The task: From the line with "[556,352,637,470]" to the final line, print the records exactly as they are.

(Extracted data entries)
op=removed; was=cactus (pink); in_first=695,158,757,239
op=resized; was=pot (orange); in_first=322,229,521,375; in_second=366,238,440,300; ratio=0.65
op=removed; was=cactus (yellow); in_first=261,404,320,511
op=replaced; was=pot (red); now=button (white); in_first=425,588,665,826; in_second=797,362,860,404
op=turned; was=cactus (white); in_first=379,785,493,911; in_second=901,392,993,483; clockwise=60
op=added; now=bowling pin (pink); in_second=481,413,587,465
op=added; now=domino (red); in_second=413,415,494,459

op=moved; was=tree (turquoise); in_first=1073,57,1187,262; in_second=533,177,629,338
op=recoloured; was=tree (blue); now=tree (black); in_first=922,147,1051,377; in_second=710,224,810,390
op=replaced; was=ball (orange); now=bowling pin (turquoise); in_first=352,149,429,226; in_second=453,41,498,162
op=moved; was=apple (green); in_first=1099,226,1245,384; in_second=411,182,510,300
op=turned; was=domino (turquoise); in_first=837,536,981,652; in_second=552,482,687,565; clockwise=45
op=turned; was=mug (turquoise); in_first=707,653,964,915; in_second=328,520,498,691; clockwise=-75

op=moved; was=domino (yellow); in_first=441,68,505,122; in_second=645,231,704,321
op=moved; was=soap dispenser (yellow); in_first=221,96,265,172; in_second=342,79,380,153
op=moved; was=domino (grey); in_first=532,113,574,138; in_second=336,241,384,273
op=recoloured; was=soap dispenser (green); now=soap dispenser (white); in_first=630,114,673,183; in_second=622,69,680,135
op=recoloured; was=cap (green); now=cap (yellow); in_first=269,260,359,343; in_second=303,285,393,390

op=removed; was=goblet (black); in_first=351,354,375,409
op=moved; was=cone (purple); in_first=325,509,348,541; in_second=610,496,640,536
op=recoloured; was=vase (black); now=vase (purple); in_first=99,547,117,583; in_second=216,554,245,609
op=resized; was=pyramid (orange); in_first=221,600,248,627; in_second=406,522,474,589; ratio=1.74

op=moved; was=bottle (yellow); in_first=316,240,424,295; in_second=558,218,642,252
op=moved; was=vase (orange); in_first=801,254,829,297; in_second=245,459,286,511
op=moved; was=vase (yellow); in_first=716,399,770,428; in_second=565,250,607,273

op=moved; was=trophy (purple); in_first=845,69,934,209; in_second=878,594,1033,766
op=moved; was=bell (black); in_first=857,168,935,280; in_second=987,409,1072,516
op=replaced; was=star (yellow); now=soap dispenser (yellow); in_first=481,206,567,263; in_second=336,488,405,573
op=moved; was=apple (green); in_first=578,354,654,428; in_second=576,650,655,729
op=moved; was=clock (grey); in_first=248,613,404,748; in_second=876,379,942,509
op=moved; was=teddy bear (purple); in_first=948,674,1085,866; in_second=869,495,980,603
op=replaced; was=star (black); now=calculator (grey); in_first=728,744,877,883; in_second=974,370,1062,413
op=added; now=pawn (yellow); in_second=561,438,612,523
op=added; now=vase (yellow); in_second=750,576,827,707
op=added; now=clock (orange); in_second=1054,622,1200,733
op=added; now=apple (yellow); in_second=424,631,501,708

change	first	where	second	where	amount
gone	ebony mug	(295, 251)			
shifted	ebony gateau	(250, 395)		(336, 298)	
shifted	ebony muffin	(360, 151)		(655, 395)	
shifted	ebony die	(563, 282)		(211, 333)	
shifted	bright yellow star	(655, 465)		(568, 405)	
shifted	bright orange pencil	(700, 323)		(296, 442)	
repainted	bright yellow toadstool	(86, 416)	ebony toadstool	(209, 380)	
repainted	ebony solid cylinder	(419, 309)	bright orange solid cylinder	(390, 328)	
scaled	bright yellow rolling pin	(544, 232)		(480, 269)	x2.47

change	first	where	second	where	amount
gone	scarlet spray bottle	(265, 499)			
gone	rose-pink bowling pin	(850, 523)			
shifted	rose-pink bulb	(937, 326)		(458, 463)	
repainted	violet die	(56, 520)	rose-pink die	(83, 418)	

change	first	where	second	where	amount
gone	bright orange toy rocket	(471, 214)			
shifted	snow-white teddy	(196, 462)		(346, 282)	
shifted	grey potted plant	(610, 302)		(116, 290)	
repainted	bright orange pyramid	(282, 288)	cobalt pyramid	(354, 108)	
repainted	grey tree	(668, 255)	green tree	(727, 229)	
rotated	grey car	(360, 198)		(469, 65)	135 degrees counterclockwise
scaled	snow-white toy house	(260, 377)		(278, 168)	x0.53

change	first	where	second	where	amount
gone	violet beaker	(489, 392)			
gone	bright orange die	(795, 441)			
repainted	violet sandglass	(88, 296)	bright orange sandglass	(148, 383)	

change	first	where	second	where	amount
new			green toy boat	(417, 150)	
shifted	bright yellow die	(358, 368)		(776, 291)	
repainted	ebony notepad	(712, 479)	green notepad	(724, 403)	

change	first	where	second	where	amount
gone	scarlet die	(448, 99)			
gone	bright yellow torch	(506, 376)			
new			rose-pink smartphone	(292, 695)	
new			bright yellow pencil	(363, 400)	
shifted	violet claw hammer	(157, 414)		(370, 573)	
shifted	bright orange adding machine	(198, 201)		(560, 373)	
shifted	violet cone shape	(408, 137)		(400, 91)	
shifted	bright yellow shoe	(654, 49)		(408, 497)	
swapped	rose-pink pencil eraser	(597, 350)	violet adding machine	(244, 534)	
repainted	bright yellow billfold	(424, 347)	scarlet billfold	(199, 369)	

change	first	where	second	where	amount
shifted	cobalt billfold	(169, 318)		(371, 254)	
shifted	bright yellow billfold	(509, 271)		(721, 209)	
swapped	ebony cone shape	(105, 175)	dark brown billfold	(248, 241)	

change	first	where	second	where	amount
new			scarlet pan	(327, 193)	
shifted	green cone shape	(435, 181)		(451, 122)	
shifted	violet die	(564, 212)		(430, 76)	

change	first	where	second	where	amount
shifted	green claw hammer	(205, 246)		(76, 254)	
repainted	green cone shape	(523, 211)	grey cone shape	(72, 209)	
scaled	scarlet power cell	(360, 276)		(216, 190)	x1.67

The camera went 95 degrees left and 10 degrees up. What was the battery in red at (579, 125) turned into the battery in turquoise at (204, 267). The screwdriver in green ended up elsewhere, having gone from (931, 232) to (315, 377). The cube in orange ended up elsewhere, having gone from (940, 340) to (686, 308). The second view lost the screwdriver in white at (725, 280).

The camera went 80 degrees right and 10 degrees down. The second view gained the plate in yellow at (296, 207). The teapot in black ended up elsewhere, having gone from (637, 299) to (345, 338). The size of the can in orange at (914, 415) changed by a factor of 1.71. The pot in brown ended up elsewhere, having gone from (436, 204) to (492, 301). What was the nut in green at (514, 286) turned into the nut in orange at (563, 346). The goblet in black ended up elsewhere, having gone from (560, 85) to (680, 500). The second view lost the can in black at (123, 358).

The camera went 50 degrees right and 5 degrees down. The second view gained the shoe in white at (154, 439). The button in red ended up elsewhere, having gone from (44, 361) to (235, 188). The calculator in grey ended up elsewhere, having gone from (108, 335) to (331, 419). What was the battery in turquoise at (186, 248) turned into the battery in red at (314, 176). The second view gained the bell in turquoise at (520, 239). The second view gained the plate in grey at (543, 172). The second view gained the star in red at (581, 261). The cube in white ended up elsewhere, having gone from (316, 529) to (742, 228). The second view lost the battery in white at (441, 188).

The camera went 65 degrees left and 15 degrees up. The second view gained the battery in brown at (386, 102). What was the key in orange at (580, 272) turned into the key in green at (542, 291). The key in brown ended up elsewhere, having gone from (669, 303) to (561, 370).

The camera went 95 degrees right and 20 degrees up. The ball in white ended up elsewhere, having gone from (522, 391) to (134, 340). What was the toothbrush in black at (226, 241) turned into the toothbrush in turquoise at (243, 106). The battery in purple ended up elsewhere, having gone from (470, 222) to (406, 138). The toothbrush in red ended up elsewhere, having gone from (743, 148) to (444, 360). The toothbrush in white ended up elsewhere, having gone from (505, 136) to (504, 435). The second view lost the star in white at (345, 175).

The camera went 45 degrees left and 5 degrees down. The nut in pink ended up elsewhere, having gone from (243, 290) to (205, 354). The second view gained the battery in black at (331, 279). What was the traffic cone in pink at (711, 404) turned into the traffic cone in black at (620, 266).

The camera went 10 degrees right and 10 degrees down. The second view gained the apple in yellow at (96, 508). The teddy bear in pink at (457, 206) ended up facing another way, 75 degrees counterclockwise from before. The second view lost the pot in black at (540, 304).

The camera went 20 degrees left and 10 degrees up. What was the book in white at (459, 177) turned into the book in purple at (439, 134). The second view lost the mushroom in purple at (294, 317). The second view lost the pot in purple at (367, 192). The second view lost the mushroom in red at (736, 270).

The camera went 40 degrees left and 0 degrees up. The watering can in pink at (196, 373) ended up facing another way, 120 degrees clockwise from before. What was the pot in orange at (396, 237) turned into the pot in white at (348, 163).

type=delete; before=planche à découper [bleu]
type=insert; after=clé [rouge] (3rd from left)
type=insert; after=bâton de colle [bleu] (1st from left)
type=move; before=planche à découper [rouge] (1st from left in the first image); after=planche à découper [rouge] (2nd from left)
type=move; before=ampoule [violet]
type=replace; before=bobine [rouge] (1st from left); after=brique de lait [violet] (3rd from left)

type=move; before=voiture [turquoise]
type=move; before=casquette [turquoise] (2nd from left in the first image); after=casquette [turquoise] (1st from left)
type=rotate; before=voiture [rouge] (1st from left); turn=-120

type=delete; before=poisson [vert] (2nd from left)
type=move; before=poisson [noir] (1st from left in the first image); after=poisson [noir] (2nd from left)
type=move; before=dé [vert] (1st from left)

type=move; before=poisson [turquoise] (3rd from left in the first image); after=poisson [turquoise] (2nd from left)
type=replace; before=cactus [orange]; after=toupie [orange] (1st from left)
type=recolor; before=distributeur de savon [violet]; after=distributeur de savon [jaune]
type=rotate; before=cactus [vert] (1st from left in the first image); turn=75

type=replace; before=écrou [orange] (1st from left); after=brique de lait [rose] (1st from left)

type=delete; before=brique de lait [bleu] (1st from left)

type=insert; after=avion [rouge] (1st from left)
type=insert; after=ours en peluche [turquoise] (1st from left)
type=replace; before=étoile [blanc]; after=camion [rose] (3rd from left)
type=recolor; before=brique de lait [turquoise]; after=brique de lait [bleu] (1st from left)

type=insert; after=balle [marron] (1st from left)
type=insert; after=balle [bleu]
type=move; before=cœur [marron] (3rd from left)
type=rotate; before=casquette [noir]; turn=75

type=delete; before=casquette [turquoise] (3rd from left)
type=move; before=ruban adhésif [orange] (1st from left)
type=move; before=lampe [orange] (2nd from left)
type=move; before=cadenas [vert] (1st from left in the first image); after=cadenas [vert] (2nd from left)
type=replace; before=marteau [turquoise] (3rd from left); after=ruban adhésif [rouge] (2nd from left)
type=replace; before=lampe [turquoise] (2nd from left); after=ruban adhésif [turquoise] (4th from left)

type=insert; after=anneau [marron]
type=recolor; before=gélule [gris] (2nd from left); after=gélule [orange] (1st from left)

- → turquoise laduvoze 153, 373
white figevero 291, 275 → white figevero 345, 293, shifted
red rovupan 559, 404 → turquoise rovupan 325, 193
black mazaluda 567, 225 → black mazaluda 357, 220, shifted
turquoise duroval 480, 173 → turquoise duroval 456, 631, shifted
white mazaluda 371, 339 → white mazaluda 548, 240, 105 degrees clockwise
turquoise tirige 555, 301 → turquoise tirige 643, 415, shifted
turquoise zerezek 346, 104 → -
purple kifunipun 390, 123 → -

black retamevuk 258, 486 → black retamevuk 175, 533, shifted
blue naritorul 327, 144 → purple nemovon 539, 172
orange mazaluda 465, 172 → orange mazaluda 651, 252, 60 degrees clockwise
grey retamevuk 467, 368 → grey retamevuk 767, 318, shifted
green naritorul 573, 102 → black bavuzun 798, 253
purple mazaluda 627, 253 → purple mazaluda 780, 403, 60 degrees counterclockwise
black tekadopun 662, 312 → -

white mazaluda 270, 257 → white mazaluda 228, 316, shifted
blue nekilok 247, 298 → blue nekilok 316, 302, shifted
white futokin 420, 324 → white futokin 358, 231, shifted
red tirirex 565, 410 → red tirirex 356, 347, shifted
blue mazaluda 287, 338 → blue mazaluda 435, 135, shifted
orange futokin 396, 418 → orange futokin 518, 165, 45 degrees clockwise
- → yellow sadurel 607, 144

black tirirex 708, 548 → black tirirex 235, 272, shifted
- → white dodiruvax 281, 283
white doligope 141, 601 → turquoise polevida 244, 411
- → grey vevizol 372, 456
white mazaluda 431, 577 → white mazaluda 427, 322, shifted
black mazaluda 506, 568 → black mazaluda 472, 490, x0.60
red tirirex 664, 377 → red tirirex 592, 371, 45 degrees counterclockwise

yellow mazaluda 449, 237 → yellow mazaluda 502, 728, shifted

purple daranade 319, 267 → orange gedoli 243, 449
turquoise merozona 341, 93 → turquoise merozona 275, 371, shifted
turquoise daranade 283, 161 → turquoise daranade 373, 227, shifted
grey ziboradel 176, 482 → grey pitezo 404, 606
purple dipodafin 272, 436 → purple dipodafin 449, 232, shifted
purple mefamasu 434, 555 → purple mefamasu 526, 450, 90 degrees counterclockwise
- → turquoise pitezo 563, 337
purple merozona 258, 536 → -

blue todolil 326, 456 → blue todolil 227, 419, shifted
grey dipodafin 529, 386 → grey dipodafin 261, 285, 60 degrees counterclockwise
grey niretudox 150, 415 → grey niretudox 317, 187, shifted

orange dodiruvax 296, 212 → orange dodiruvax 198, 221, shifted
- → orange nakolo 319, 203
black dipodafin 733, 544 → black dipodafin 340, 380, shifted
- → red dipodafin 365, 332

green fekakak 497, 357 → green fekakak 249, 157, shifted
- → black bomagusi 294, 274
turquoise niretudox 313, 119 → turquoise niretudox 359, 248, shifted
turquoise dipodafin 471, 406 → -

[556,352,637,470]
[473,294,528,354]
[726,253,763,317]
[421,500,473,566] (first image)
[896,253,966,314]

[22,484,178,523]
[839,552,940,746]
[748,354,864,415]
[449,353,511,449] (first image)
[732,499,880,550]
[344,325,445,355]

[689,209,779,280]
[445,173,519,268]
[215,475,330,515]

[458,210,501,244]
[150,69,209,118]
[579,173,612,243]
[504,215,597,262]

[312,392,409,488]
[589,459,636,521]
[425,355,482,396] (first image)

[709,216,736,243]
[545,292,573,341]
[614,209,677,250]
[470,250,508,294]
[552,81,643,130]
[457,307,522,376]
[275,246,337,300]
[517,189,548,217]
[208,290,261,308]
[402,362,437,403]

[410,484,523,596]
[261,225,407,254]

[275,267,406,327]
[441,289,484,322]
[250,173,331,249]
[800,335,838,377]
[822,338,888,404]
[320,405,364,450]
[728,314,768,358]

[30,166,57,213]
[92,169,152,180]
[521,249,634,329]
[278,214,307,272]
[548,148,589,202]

Task response:
[556,352,637,470]
[473,294,528,354]
[726,253,763,317]
[421,500,473,566] (first image)
[896,253,966,314]

[22,484,178,523]
[839,552,940,746]
[748,354,864,415]
[449,353,511,449] (first image)
[732,499,880,550]
[344,325,445,355]

[689,209,779,280]
[445,173,519,268]
[215,475,330,515]

[458,210,501,244]
[150,69,209,118]
[579,173,612,243]
[504,215,597,262]

[312,392,409,488]
[589,459,636,521]
[425,355,482,396] (first image)

[709,216,736,243]
[545,292,573,341]
[614,209,677,250]
[470,250,508,294]
[552,81,643,130]
[457,307,522,376]
[275,246,337,300]
[517,189,548,217]
[208,290,261,308]
[402,362,437,403]

[410,484,523,596]
[261,225,407,254]

[275,267,406,327]
[441,289,484,322]
[250,173,331,249]
[800,335,838,377]
[822,338,888,404]
[320,405,364,450]
[728,314,768,358]

[30,166,57,213]
[92,169,152,180]
[521,249,634,329]
[278,214,307,272]
[548,148,589,202]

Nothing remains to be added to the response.